━━━━━ Data for review

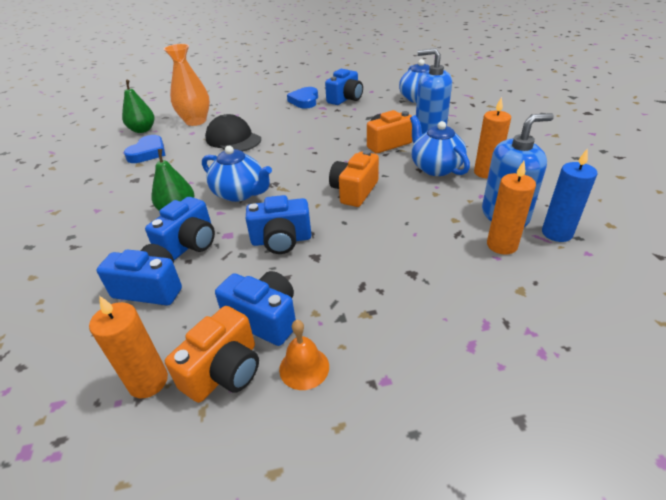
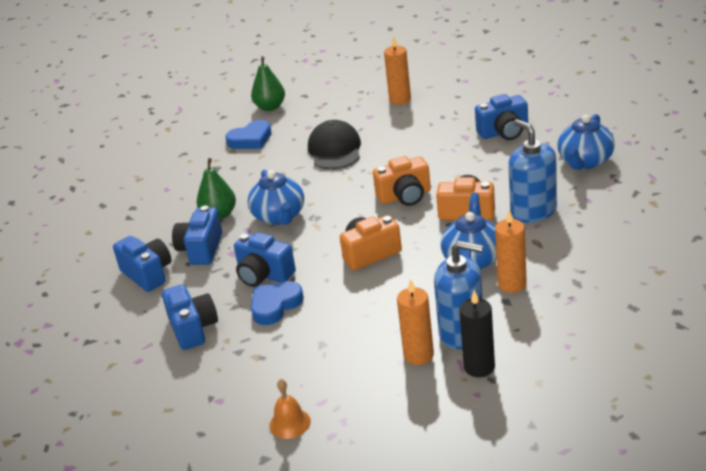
camera: 40 degrees right, 5 degrees down
(148, 381) = (98, 335): orange candle -> orange candle (400, 99)
(190, 244) = (201, 249): blue camera -> blue camera turned 120 degrees clockwise
(196, 121) = (325, 112): orange vase -> none
(224, 371) = (140, 349): orange camera -> orange camera (405, 196)
(304, 101) = (458, 119): blue heart -> blue heart (275, 305)
(304, 367) = (183, 370): orange bell -> orange bell (290, 423)
(557, 233) = (479, 367): blue candle -> black candle

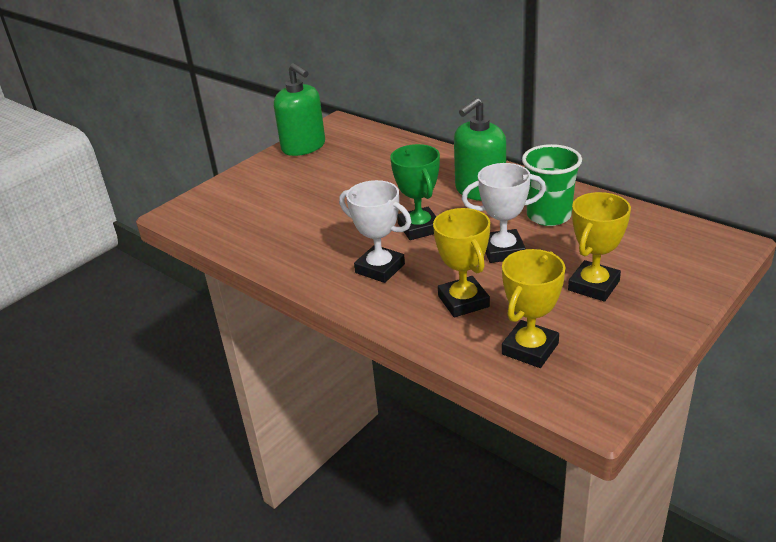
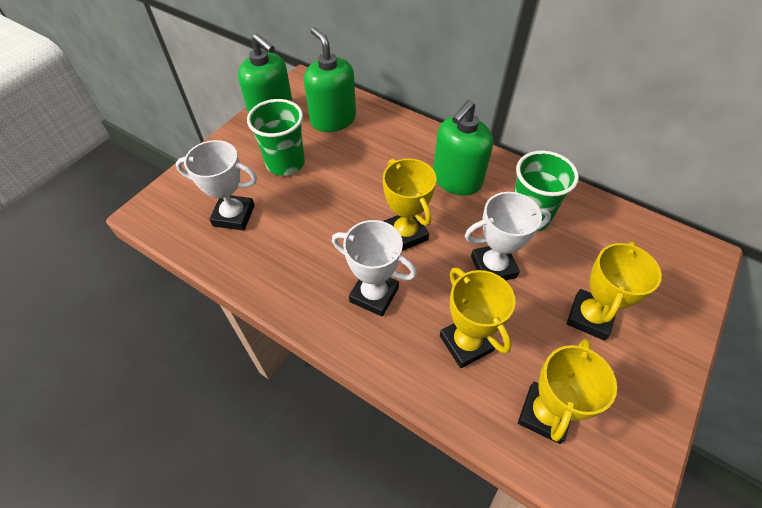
camera: 10 degrees left, 20 degrees up
(255, 215) = (234, 216): none -> white trophy
(310, 180) = (285, 163): none -> green cup
(363, 149) = (333, 119): none -> green soap dispenser
(419, 228) = (405, 234): green trophy -> yellow trophy

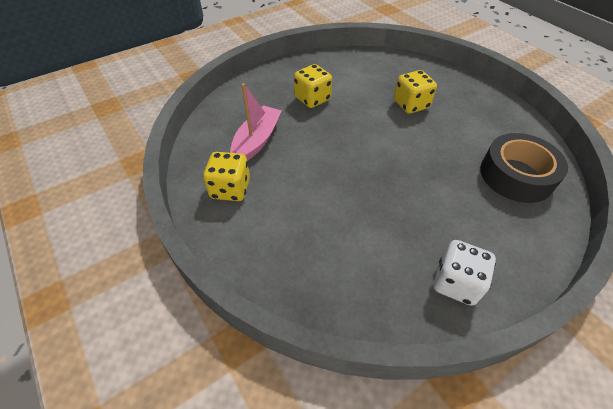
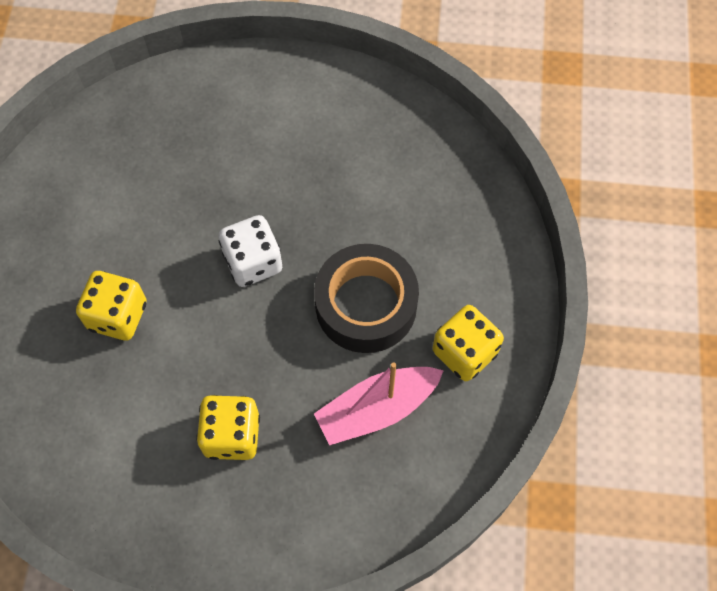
camera: 140 degrees left, 15 degrees up
(456, 283) = (340, 101): white dice -> white dice (253, 262)
(516, 175) = (146, 138): black tape -> black tape (366, 305)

━━━━━━━━━━

◆ Task details ◆
What lines above contain the string "blue"? Copy all of them.

◆ Task solution ◆
(190, 244) = (201, 249): blue camera -> blue camera turned 120 degrees clockwise
(304, 101) = (458, 119): blue heart -> blue heart (275, 305)
(557, 233) = (479, 367): blue candle -> black candle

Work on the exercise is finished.